* _EXERCISE OBJECTIVE_: For the records below, print the lines from the line with "U203: MC14017 -> HEF4017" through the line with "V201: 2.5V (plus" exactly as written; include both end lines and exclude the rest.

*** Begin section ***

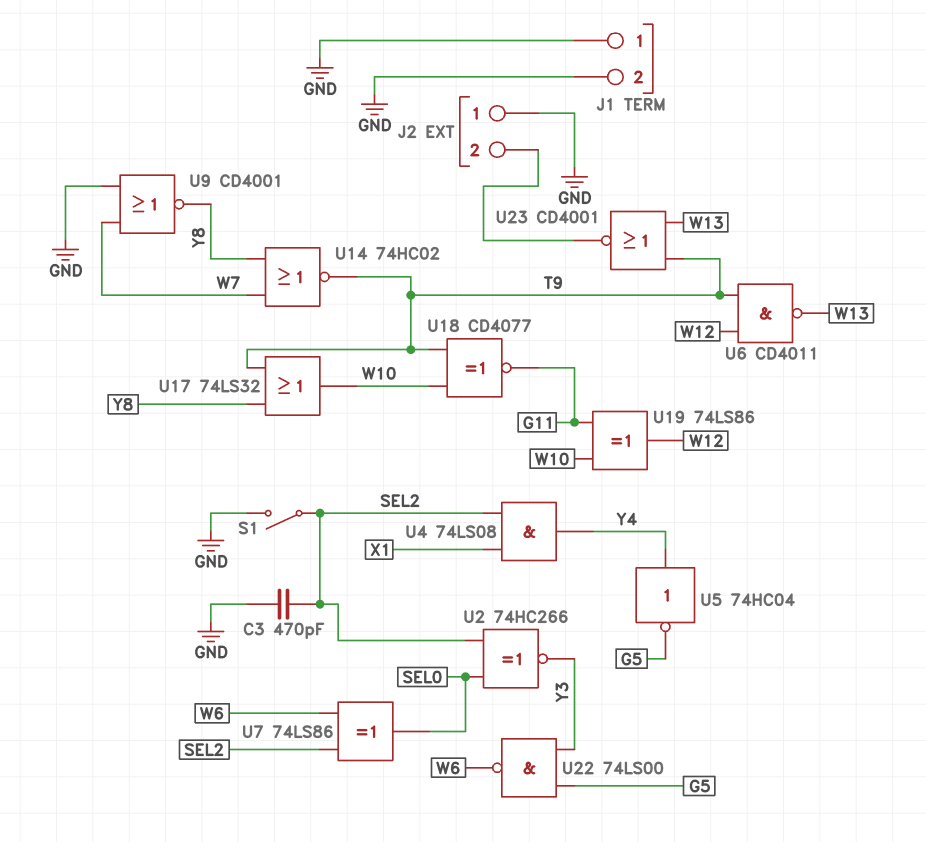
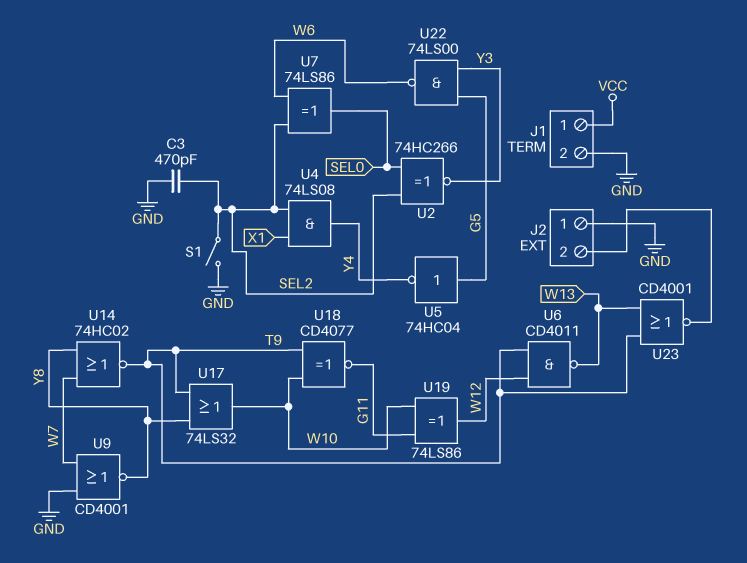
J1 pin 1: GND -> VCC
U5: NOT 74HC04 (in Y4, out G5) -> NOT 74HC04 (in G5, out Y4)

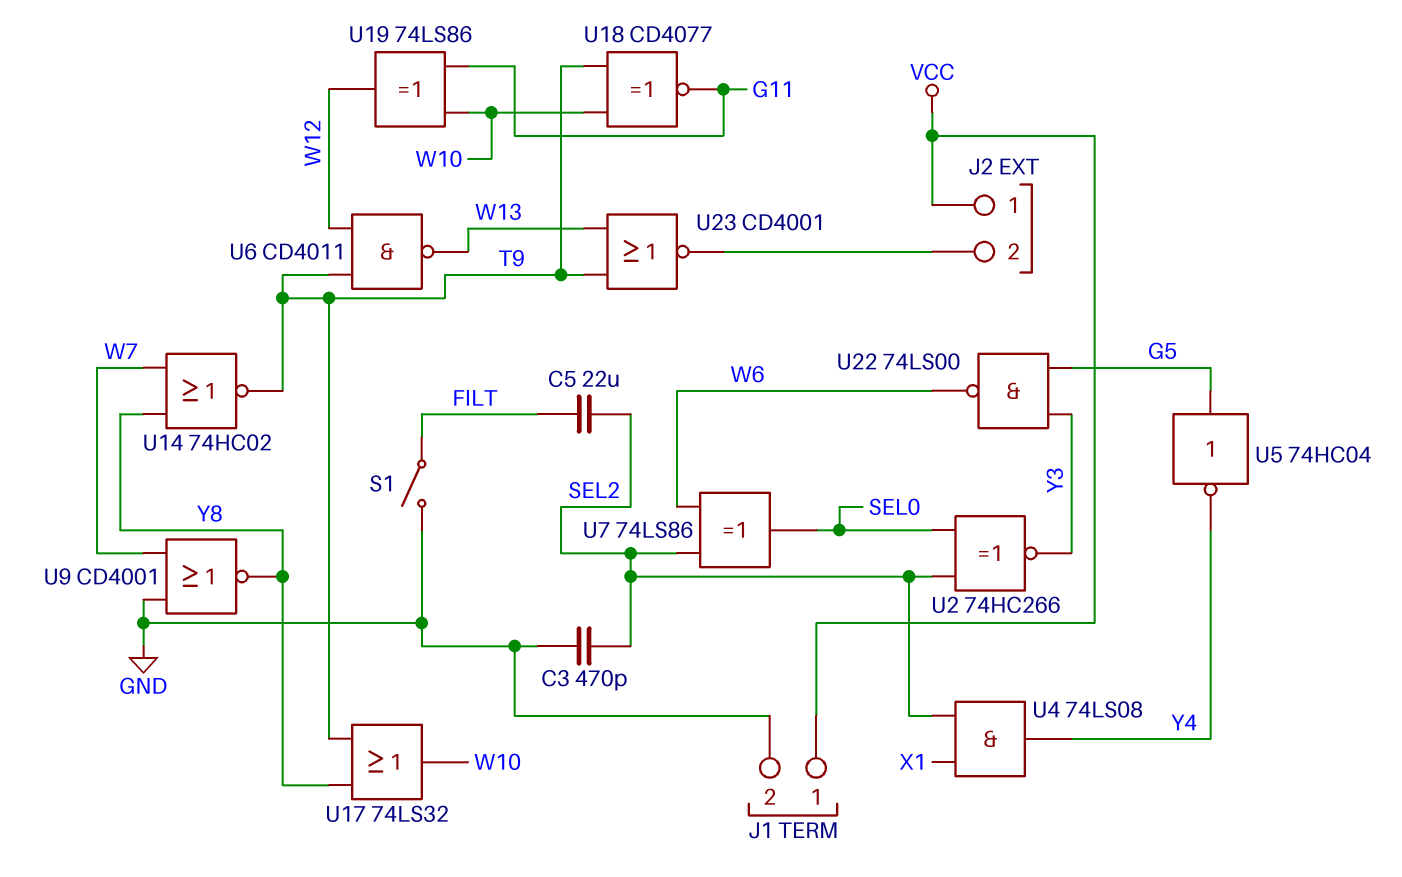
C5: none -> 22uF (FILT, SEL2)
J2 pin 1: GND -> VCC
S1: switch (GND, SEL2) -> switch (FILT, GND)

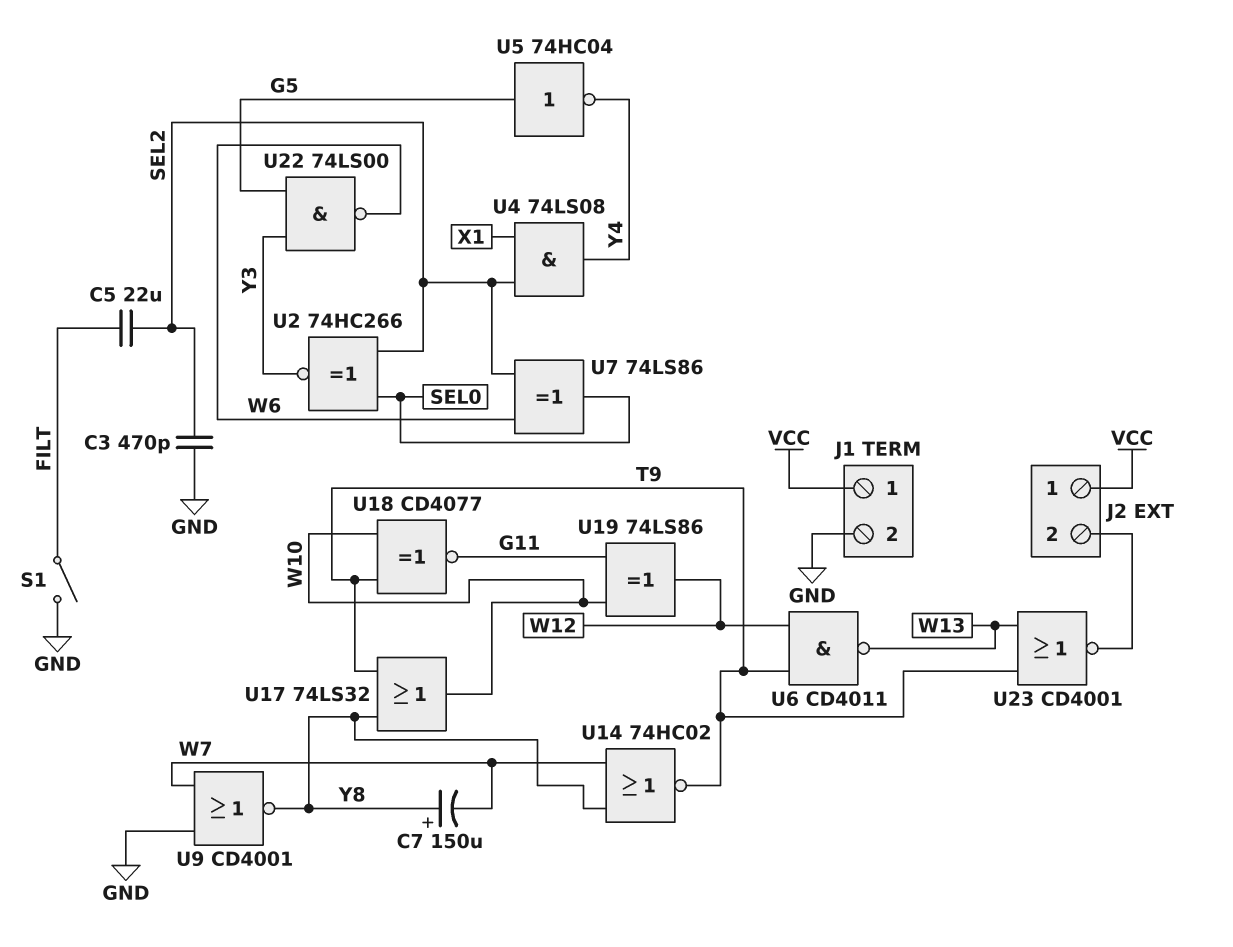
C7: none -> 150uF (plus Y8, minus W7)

*** End section ***
*** Begin section ***

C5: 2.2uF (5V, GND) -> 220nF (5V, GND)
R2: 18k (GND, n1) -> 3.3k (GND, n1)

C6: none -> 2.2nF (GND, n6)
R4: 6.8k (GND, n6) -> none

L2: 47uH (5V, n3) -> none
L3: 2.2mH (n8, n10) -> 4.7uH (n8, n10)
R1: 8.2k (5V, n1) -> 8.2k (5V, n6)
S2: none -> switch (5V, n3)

*** End section ***
*** Begin section ***

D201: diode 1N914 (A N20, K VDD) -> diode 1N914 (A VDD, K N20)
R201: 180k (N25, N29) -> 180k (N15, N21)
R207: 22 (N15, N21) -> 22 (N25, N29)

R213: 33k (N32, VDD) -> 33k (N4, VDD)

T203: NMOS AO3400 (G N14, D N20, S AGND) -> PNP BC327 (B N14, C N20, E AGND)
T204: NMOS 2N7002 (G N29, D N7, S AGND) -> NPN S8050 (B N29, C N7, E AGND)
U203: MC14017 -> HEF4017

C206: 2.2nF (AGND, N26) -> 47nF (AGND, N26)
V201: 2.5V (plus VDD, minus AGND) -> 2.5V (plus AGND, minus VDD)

*** End section ***

* _EXERCISE ANSWER_:
U203: MC14017 -> HEF4017

C206: 2.2nF (AGND, N26) -> 47nF (AGND, N26)
V201: 2.5V (plus VDD, minus AGND) -> 2.5V (plus AGND, minus VDD)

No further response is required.